Entries taken from a collection
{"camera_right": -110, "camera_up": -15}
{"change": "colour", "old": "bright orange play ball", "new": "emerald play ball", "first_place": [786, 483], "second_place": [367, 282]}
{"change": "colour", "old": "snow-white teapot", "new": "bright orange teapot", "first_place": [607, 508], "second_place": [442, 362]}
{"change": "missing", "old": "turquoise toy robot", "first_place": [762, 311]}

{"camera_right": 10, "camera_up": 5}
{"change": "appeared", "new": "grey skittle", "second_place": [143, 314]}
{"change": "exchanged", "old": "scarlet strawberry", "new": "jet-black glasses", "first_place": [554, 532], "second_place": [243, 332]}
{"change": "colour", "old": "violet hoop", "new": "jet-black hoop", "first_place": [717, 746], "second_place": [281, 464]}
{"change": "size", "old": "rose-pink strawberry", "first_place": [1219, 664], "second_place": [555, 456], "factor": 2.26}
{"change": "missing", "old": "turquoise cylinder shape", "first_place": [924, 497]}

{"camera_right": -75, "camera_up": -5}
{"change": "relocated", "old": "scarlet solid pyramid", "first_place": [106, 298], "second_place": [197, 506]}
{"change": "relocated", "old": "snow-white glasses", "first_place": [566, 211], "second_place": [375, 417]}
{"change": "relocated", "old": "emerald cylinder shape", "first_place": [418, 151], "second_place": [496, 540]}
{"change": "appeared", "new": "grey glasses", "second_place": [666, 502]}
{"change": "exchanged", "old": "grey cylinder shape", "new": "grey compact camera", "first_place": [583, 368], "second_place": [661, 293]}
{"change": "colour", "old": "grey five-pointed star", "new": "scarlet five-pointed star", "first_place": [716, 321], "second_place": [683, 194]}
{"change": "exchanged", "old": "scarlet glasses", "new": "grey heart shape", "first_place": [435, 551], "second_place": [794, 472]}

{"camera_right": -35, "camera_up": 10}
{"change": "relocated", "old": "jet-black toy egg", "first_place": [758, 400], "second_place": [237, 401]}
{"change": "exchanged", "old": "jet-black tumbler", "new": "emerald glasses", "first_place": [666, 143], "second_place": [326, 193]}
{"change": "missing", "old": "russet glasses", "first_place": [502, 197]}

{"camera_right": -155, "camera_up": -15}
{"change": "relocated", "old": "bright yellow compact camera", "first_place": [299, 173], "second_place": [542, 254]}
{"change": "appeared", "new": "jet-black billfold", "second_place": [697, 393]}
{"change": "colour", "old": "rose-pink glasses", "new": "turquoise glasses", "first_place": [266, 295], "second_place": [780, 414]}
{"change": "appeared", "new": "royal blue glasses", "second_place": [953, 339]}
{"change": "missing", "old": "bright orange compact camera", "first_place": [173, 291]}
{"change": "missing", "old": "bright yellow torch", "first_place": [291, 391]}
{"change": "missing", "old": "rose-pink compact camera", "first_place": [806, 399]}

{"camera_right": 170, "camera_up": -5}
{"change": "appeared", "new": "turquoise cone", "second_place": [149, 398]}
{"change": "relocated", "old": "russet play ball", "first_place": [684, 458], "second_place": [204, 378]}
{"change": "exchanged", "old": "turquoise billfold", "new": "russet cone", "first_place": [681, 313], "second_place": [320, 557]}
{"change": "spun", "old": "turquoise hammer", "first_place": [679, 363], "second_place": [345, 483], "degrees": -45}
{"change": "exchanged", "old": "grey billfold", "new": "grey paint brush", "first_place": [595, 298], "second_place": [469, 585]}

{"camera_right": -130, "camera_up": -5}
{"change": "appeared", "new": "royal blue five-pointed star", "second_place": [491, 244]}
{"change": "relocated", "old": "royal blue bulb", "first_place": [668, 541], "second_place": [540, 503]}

> **ASSIGNMENT**:
When you transcribe the records above, keep every line exactly the same.

> **OUTPUT BELOW**:
{"camera_right": -110, "camera_up": -15}
{"change": "colour", "old": "bright orange play ball", "new": "emerald play ball", "first_place": [786, 483], "second_place": [367, 282]}
{"change": "colour", "old": "snow-white teapot", "new": "bright orange teapot", "first_place": [607, 508], "second_place": [442, 362]}
{"change": "missing", "old": "turquoise toy robot", "first_place": [762, 311]}

{"camera_right": 10, "camera_up": 5}
{"change": "appeared", "new": "grey skittle", "second_place": [143, 314]}
{"change": "exchanged", "old": "scarlet strawberry", "new": "jet-black glasses", "first_place": [554, 532], "second_place": [243, 332]}
{"change": "colour", "old": "violet hoop", "new": "jet-black hoop", "first_place": [717, 746], "second_place": [281, 464]}
{"change": "size", "old": "rose-pink strawberry", "first_place": [1219, 664], "second_place": [555, 456], "factor": 2.26}
{"change": "missing", "old": "turquoise cylinder shape", "first_place": [924, 497]}

{"camera_right": -75, "camera_up": -5}
{"change": "relocated", "old": "scarlet solid pyramid", "first_place": [106, 298], "second_place": [197, 506]}
{"change": "relocated", "old": "snow-white glasses", "first_place": [566, 211], "second_place": [375, 417]}
{"change": "relocated", "old": "emerald cylinder shape", "first_place": [418, 151], "second_place": [496, 540]}
{"change": "appeared", "new": "grey glasses", "second_place": [666, 502]}
{"change": "exchanged", "old": "grey cylinder shape", "new": "grey compact camera", "first_place": [583, 368], "second_place": [661, 293]}
{"change": "colour", "old": "grey five-pointed star", "new": "scarlet five-pointed star", "first_place": [716, 321], "second_place": [683, 194]}
{"change": "exchanged", "old": "scarlet glasses", "new": "grey heart shape", "first_place": [435, 551], "second_place": [794, 472]}

{"camera_right": -35, "camera_up": 10}
{"change": "relocated", "old": "jet-black toy egg", "first_place": [758, 400], "second_place": [237, 401]}
{"change": "exchanged", "old": "jet-black tumbler", "new": "emerald glasses", "first_place": [666, 143], "second_place": [326, 193]}
{"change": "missing", "old": "russet glasses", "first_place": [502, 197]}

{"camera_right": -155, "camera_up": -15}
{"change": "relocated", "old": "bright yellow compact camera", "first_place": [299, 173], "second_place": [542, 254]}
{"change": "appeared", "new": "jet-black billfold", "second_place": [697, 393]}
{"change": "colour", "old": "rose-pink glasses", "new": "turquoise glasses", "first_place": [266, 295], "second_place": [780, 414]}
{"change": "appeared", "new": "royal blue glasses", "second_place": [953, 339]}
{"change": "missing", "old": "bright orange compact camera", "first_place": [173, 291]}
{"change": "missing", "old": "bright yellow torch", "first_place": [291, 391]}
{"change": "missing", "old": "rose-pink compact camera", "first_place": [806, 399]}

{"camera_right": 170, "camera_up": -5}
{"change": "appeared", "new": "turquoise cone", "second_place": [149, 398]}
{"change": "relocated", "old": "russet play ball", "first_place": [684, 458], "second_place": [204, 378]}
{"change": "exchanged", "old": "turquoise billfold", "new": "russet cone", "first_place": [681, 313], "second_place": [320, 557]}
{"change": "spun", "old": "turquoise hammer", "first_place": [679, 363], "second_place": [345, 483], "degrees": -45}
{"change": "exchanged", "old": "grey billfold", "new": "grey paint brush", "first_place": [595, 298], "second_place": [469, 585]}

{"camera_right": -130, "camera_up": -5}
{"change": "appeared", "new": "royal blue five-pointed star", "second_place": [491, 244]}
{"change": "relocated", "old": "royal blue bulb", "first_place": [668, 541], "second_place": [540, 503]}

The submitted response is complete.